Show every line of the records below that contains the word "stick".

*** Dataset extract Section Begins ***

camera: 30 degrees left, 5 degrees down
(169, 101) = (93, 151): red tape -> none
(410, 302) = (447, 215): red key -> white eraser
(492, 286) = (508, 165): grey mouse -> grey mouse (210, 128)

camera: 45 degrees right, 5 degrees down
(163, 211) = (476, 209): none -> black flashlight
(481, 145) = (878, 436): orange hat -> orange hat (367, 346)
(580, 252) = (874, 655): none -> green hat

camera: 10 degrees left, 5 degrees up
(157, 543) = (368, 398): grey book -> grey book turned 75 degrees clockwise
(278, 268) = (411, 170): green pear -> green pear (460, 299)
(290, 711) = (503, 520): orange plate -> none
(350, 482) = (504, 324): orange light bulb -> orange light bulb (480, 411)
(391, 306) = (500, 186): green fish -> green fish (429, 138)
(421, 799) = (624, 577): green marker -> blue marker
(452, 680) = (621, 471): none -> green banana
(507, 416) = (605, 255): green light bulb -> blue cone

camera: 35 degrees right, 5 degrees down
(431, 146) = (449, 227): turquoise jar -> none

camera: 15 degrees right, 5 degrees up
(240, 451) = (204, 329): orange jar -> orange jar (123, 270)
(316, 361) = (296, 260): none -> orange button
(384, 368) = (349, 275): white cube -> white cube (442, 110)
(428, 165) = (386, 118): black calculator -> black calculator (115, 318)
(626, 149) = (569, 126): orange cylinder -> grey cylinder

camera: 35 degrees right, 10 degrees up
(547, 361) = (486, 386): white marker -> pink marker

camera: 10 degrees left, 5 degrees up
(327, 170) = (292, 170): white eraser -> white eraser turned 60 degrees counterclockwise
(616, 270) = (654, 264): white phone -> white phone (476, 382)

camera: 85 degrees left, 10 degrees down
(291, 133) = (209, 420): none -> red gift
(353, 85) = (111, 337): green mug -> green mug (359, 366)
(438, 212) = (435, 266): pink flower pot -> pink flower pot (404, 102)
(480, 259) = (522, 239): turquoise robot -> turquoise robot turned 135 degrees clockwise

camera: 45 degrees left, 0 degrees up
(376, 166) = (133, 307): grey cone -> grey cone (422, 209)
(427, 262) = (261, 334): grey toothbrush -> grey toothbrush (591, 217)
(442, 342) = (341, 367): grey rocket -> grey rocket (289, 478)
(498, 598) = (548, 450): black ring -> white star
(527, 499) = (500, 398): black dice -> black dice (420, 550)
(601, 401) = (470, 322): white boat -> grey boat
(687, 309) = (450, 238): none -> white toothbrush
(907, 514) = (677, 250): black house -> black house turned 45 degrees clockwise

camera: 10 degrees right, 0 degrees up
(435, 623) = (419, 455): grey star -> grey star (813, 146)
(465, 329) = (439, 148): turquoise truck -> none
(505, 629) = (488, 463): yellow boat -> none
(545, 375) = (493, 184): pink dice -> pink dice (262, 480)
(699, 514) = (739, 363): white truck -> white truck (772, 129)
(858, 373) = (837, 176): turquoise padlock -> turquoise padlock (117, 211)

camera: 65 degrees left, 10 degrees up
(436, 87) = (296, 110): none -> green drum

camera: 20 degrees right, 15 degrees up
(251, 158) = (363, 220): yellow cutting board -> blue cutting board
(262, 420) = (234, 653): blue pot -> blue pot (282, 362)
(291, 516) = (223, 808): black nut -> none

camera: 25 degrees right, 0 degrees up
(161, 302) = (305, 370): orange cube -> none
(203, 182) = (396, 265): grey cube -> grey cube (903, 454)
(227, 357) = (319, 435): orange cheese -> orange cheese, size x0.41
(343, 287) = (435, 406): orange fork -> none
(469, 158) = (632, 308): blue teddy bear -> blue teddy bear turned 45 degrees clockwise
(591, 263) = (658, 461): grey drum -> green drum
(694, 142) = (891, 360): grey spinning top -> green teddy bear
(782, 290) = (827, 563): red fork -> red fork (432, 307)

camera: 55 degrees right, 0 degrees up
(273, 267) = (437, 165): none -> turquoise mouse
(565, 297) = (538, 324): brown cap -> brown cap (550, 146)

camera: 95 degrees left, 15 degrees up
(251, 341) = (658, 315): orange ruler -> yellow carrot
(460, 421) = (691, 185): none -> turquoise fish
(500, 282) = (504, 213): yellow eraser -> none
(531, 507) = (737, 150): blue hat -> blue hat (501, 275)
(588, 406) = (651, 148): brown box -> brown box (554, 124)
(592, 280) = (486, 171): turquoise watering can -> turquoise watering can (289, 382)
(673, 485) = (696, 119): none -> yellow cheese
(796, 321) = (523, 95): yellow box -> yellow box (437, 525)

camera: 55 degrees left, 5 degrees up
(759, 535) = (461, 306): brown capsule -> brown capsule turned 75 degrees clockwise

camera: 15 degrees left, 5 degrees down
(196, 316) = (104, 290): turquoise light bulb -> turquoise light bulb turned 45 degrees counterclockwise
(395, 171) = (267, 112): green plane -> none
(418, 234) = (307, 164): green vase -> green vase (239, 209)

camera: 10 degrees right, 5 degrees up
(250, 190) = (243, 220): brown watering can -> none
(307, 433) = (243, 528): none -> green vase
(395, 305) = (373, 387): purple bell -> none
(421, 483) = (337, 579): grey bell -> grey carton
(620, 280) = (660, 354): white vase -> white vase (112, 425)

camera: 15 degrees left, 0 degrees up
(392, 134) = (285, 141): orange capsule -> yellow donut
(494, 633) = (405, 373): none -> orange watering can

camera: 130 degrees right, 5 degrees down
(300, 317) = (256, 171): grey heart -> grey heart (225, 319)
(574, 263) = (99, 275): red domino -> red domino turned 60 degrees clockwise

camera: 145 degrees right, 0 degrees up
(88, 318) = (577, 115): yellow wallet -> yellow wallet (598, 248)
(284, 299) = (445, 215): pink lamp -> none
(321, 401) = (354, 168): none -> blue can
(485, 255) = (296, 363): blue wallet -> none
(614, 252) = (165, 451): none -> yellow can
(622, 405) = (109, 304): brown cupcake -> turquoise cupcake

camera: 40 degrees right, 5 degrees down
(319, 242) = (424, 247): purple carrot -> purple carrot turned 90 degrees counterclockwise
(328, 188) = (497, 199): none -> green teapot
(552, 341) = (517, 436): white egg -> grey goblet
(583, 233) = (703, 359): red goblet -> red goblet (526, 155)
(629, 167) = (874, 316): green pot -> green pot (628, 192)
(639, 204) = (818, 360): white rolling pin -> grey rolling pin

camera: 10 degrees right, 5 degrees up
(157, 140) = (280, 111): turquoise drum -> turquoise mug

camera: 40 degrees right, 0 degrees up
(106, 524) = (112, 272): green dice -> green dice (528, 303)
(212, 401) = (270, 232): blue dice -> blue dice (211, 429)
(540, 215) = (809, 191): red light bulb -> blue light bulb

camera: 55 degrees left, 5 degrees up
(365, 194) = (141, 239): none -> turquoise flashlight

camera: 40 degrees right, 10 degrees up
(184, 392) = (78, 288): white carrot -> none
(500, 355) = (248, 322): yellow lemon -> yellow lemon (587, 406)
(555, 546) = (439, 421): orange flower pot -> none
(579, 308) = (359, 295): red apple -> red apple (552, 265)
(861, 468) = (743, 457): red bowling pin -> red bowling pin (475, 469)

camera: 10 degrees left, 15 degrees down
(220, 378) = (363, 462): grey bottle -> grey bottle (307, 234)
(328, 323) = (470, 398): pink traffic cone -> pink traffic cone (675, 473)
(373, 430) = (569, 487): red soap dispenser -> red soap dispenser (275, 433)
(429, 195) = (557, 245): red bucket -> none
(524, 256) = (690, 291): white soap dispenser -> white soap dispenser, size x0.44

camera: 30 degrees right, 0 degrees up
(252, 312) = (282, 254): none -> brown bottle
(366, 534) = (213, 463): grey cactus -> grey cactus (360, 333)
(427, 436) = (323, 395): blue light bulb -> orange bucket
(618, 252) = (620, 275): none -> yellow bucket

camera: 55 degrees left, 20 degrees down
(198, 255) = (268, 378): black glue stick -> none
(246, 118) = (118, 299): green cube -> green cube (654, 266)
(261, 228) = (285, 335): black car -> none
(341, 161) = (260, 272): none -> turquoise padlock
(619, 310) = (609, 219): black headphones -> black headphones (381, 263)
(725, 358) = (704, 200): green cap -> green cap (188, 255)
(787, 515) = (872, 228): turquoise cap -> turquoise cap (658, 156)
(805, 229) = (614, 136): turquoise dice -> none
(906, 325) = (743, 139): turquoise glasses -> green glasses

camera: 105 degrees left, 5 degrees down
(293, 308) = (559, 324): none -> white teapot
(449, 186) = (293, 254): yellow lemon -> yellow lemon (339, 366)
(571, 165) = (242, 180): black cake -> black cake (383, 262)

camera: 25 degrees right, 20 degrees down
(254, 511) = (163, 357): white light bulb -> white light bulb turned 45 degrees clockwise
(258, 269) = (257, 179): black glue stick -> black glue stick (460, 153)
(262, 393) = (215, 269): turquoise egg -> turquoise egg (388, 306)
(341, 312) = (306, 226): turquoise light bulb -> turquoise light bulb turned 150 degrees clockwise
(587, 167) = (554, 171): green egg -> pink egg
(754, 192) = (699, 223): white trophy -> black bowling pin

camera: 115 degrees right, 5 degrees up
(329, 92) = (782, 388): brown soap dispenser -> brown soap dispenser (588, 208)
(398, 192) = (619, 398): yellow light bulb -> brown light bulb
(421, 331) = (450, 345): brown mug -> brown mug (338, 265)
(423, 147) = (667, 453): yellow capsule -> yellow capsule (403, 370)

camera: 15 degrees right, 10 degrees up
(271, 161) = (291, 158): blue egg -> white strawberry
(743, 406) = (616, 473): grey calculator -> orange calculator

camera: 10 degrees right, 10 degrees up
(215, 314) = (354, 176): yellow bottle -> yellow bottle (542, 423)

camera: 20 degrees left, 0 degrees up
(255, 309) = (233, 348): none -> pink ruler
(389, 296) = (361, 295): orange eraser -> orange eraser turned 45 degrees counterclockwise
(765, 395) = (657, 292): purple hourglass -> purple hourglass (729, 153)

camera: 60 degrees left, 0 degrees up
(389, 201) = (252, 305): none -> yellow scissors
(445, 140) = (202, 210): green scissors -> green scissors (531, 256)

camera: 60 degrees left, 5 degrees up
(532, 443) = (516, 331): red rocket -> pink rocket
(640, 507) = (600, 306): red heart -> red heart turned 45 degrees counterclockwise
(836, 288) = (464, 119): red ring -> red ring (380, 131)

*** Dataset extract Section Ends ***

Response to the exercise.
(198, 255) = (268, 378): black glue stick -> none
(258, 269) = (257, 179): black glue stick -> black glue stick (460, 153)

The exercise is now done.